TASK BRIEF:
Copy out exactly the line that contains "turquoise plane: 3 -> 2" and all lines following it to the end of the data.

##############################

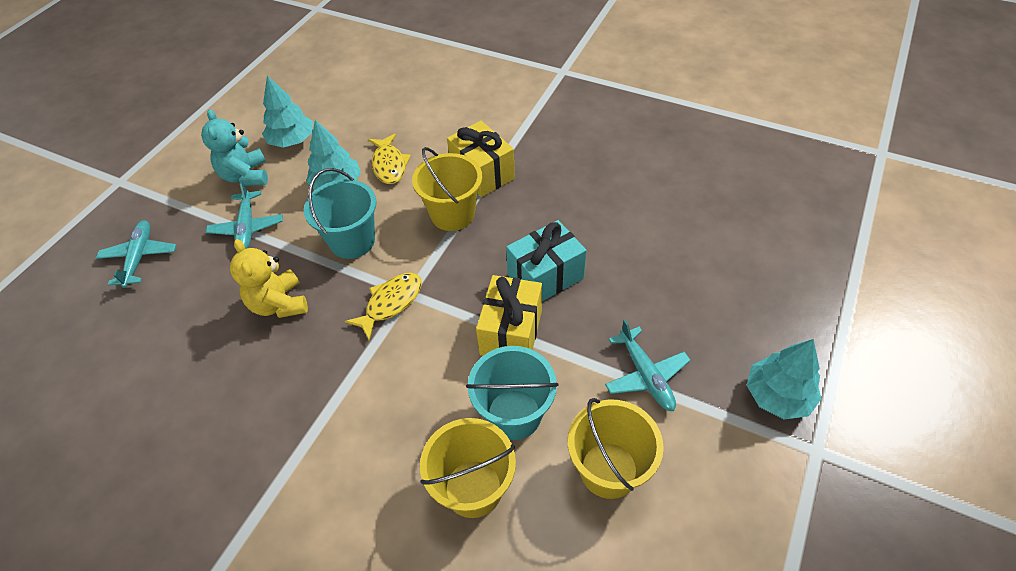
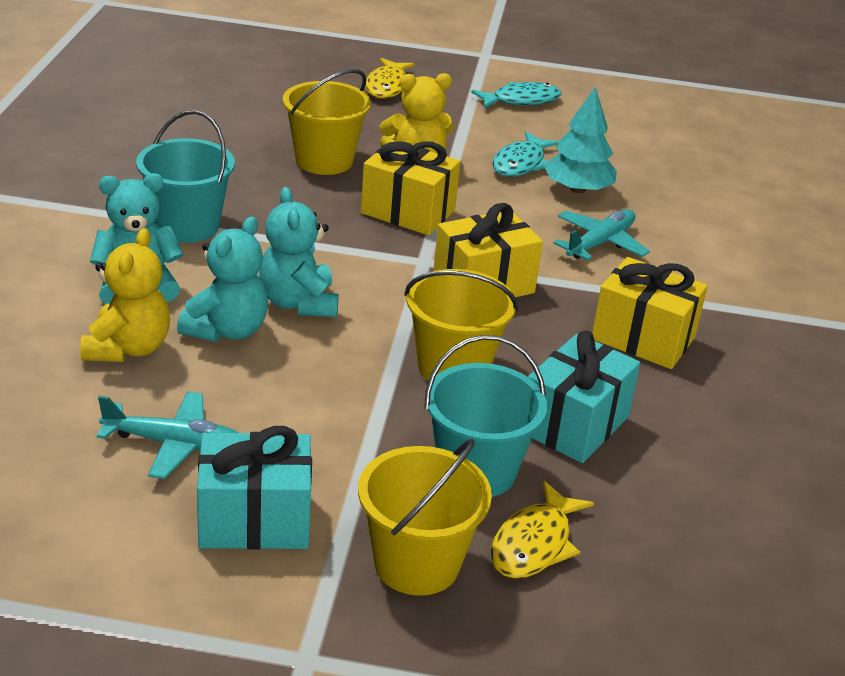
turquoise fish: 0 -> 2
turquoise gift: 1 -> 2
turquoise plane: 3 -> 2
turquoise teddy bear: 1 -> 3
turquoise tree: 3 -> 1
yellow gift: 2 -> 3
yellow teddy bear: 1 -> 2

##############################

RESULT BELOW:
turquoise plane: 3 -> 2
turquoise teddy bear: 1 -> 3
turquoise tree: 3 -> 1
yellow gift: 2 -> 3
yellow teddy bear: 1 -> 2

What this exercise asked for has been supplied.